WORK REQUEST:
In the data below, find each line carrying the string "TICK" and copy it out.

RECORDS FOR THE TASK:
━━━━━━━━
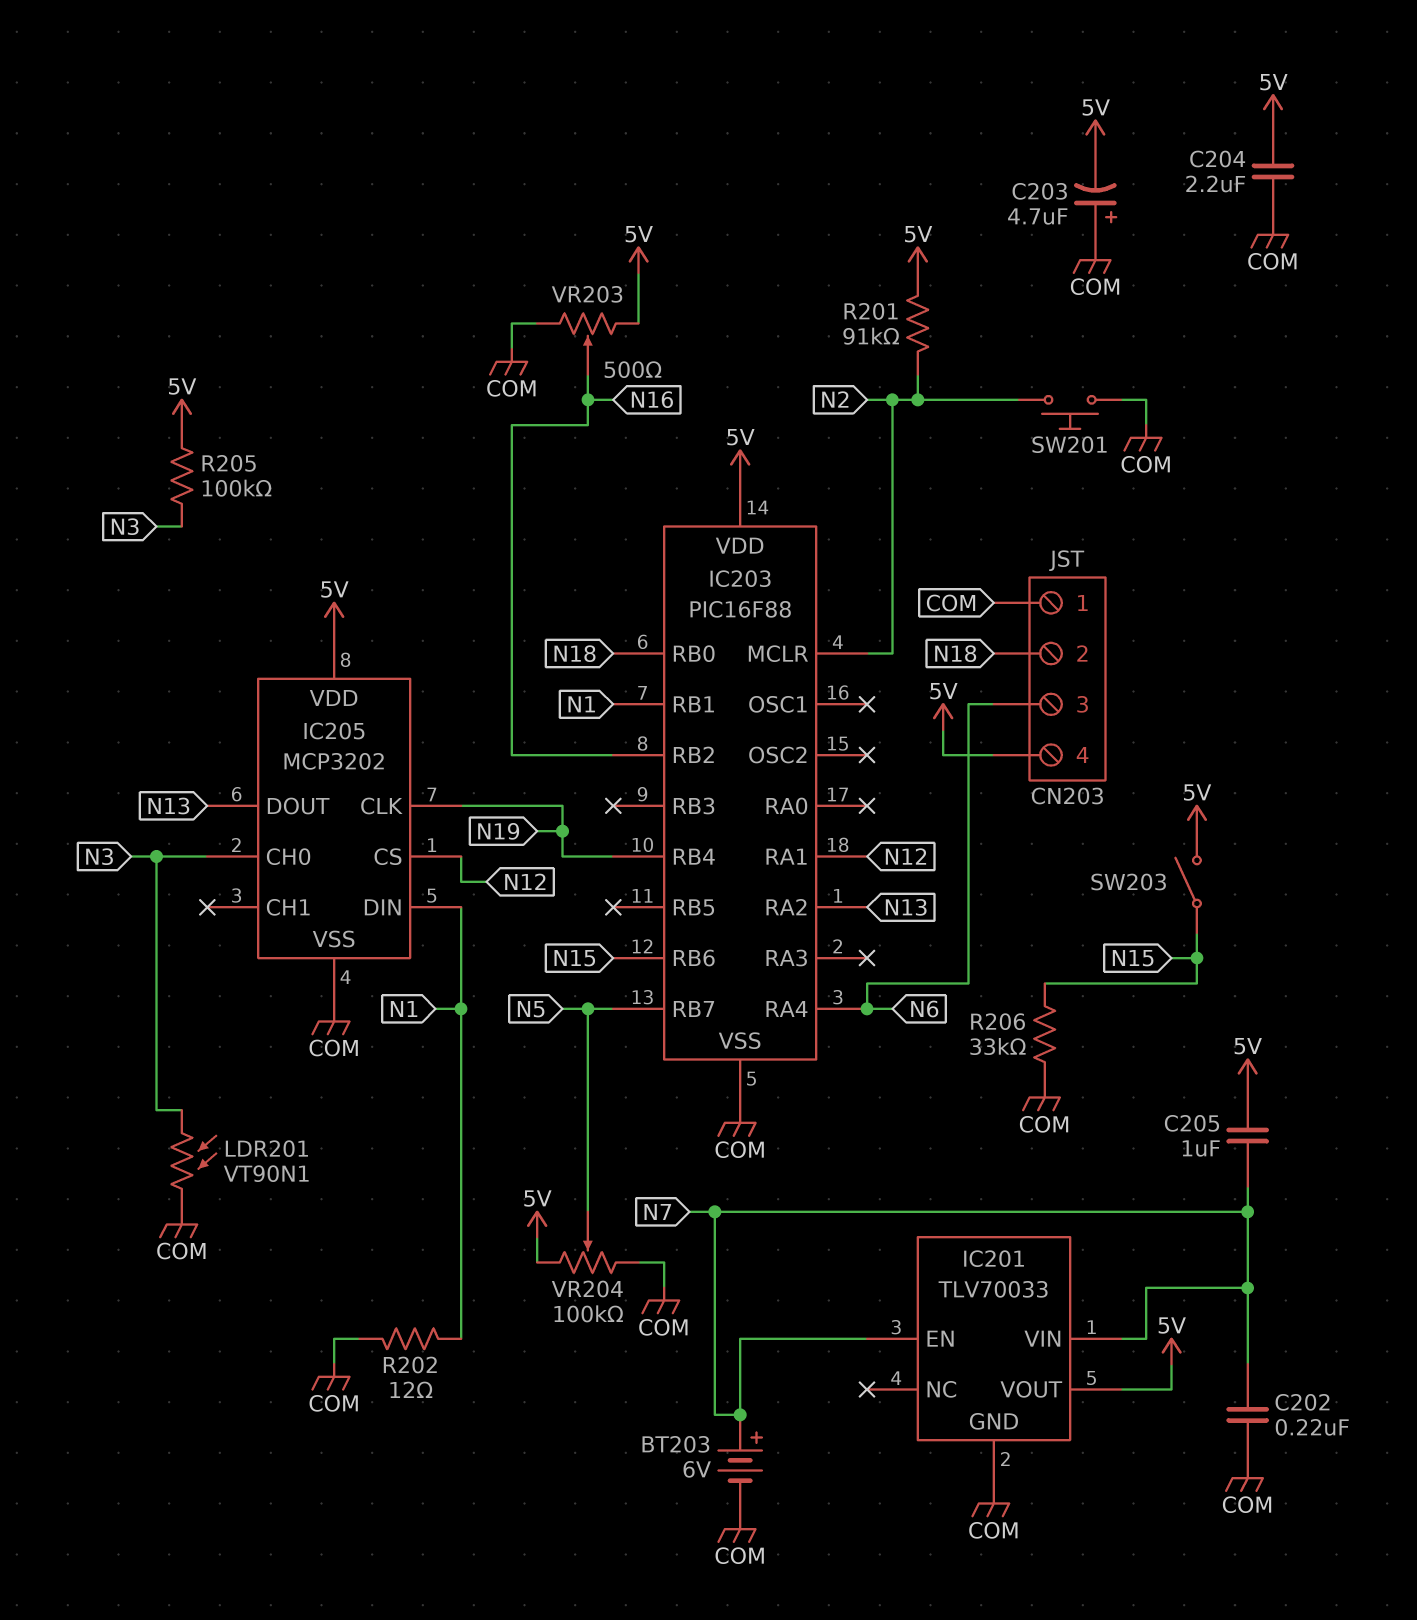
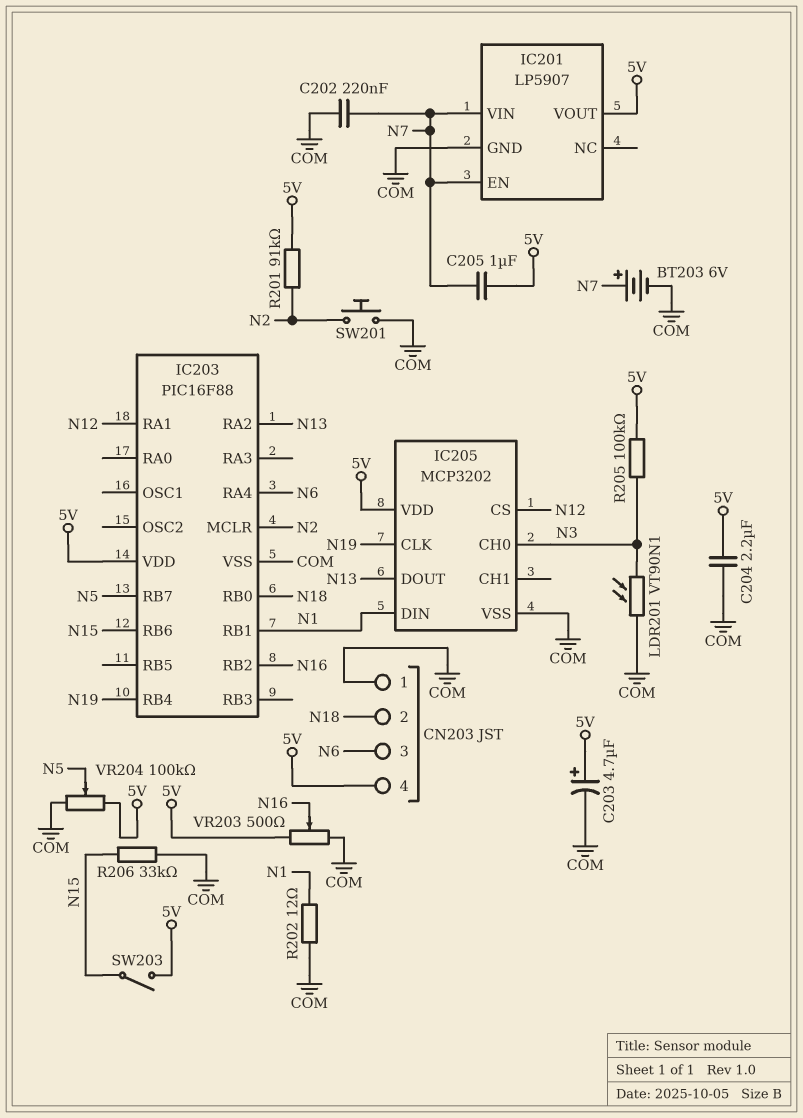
C203: 4.7uF (plus COM, minus 5V) -> 4.7uF (plus 5V, minus COM)
IC201: TLV70033 -> LP5907

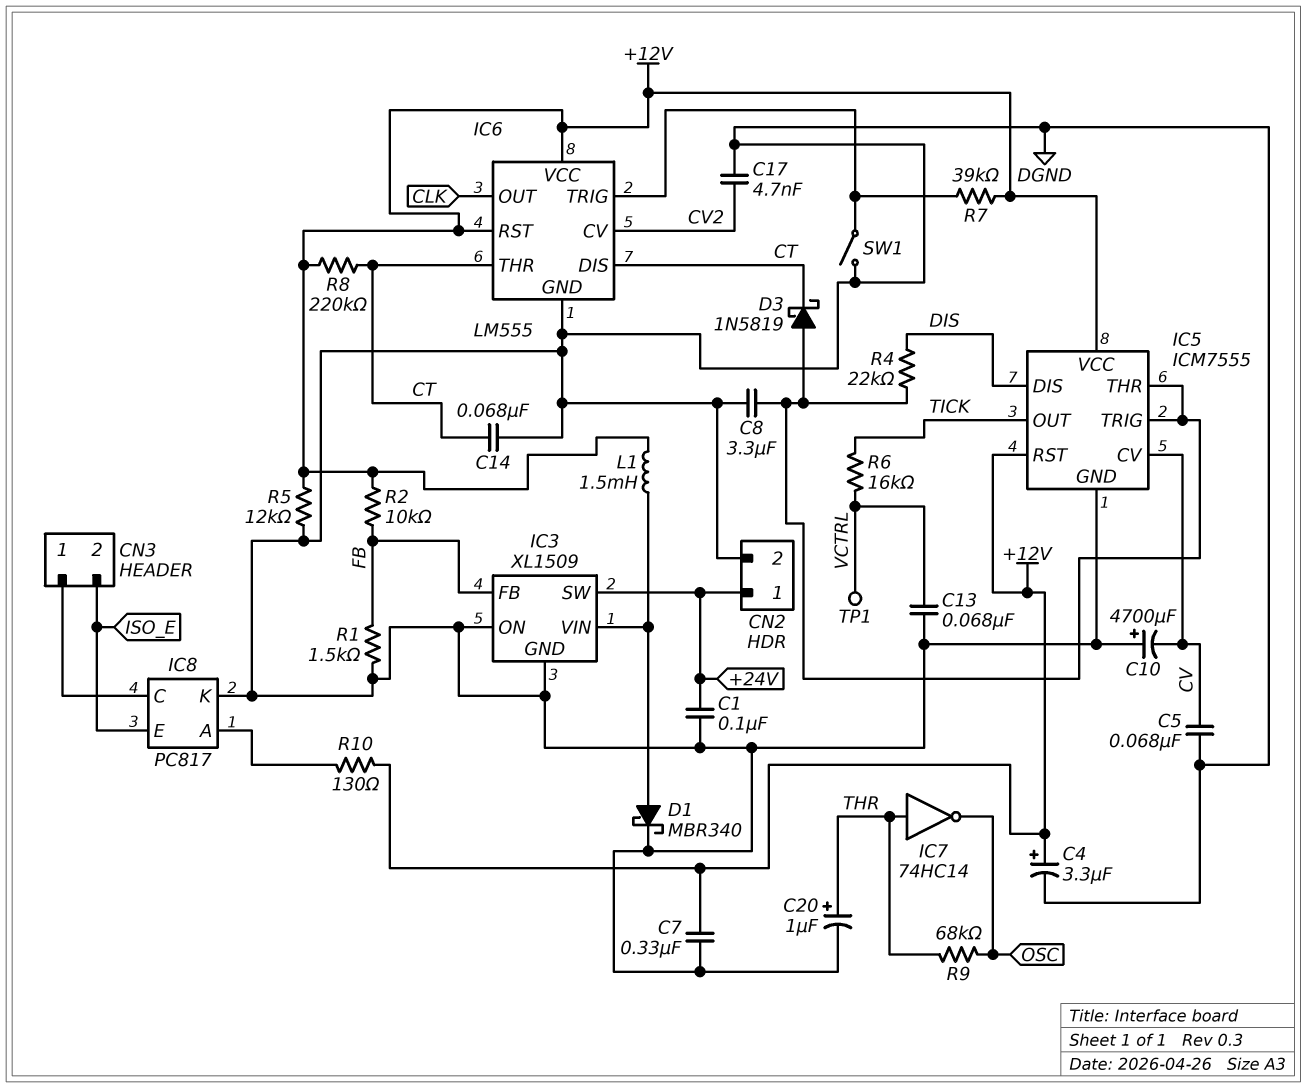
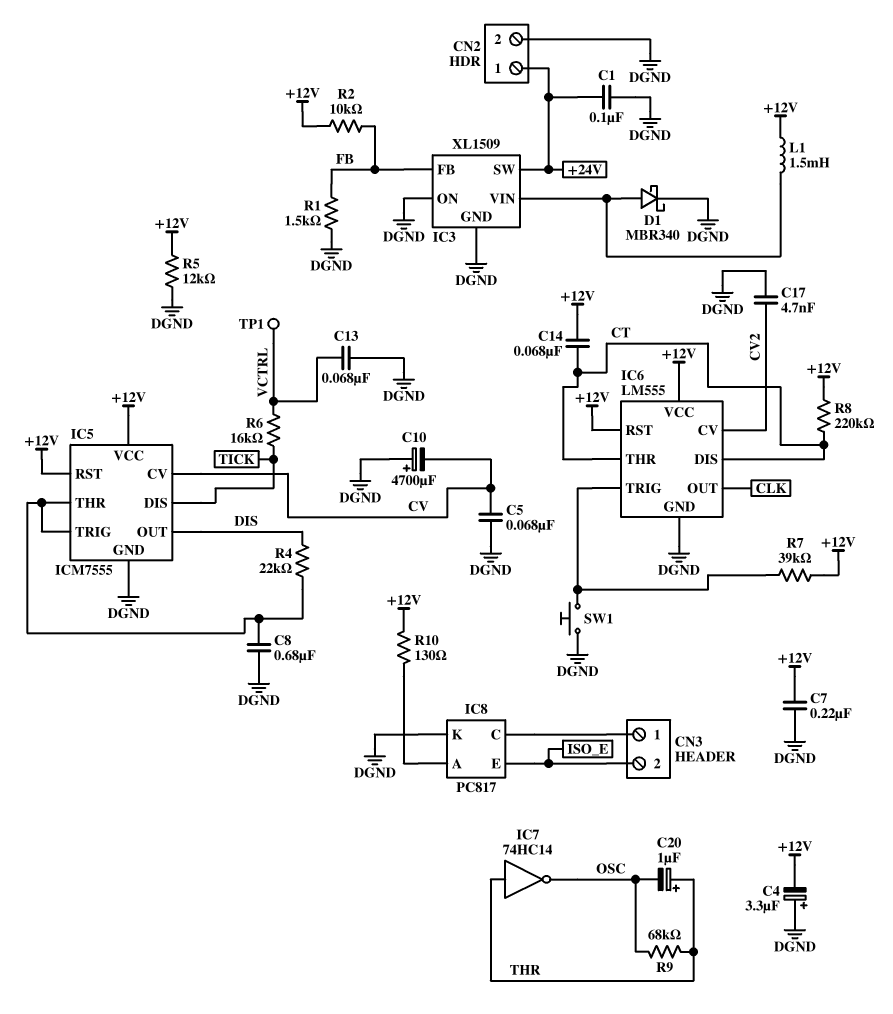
C4: 3.3uF (plus +12V, minus DGND) -> 3.3uF (plus DGND, minus +12V)
C7: 330nF (+12V, DGND) -> 220nF (+12V, DGND)
C8: 3.3uF (DGND, IC5/THR) -> 680nF (DGND, IC5/THR)
C14: 68nF (CT, DGND) -> 68nF (+12V, CT)
C20: 1uF (plus THR, minus DGND) -> 1uF (plus THR, minus OSC)
D3: schottky 1N5819 (A IC5/THR, K CT) -> none
IC5 pin DIS: DIS -> TICK
IC5 pin OUT: TICK -> DIS
SW1: switch (DGND, IC6/TRIG) -> button (DGND, IC6/TRIG)

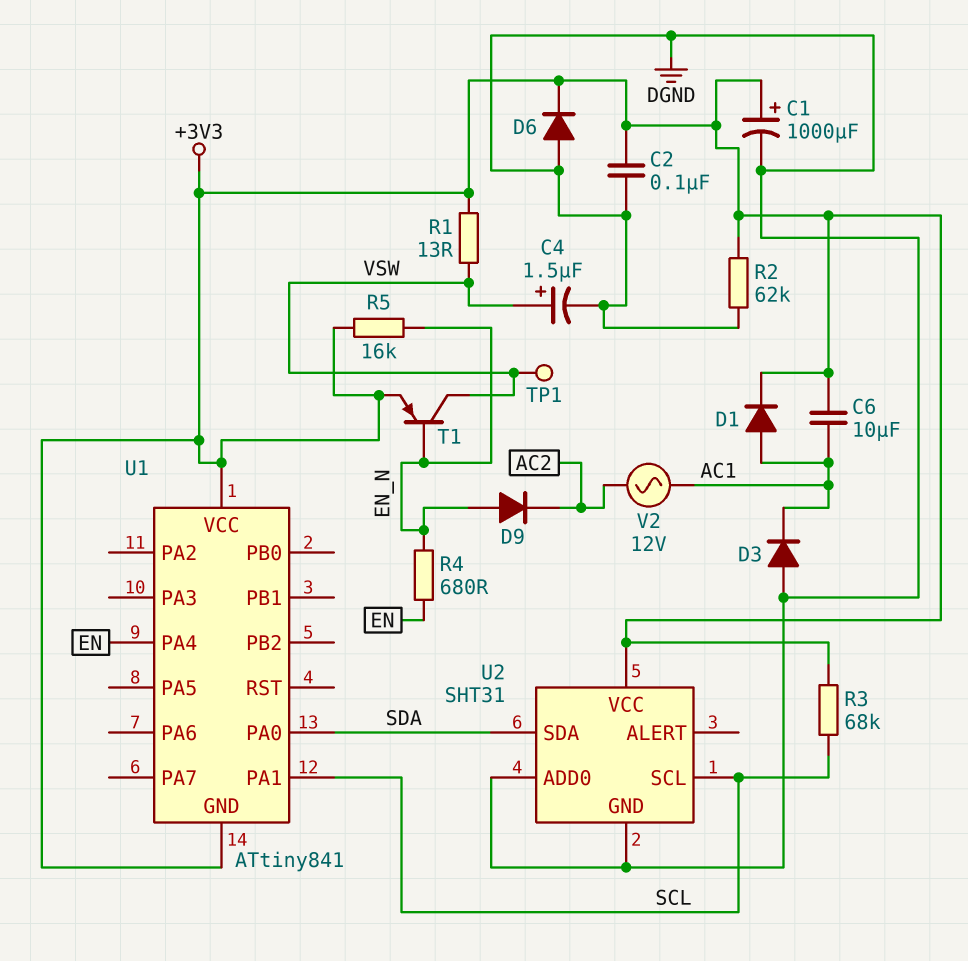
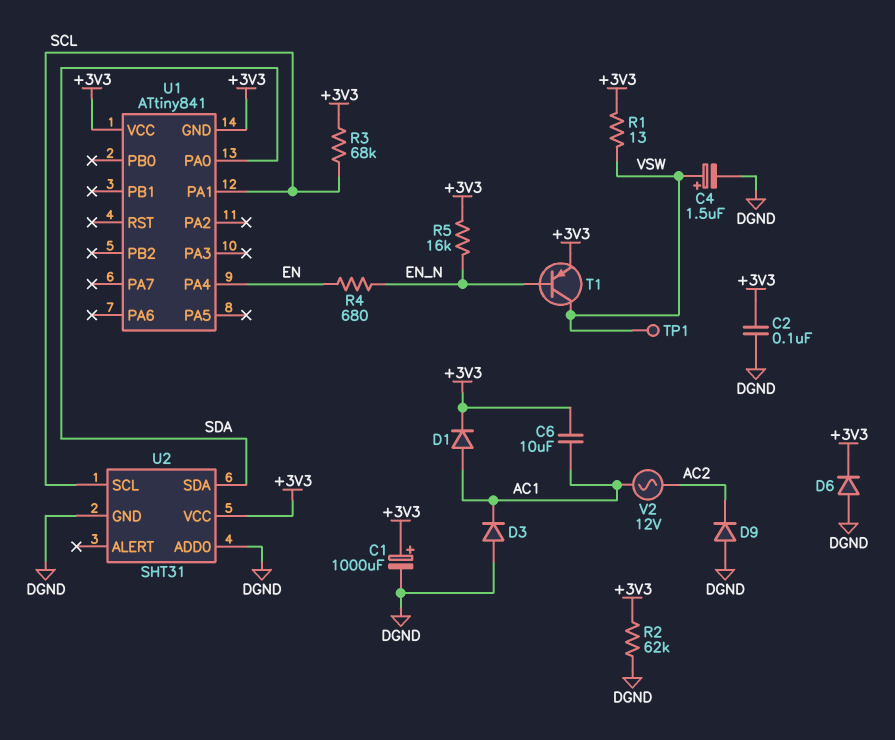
D9: diode (A EN_N, K AC2) -> diode (A DGND, K AC2)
━━━━━━━━
YOUR RESPONSE:
IC5 pin DIS: DIS -> TICK
IC5 pin OUT: TICK -> DIS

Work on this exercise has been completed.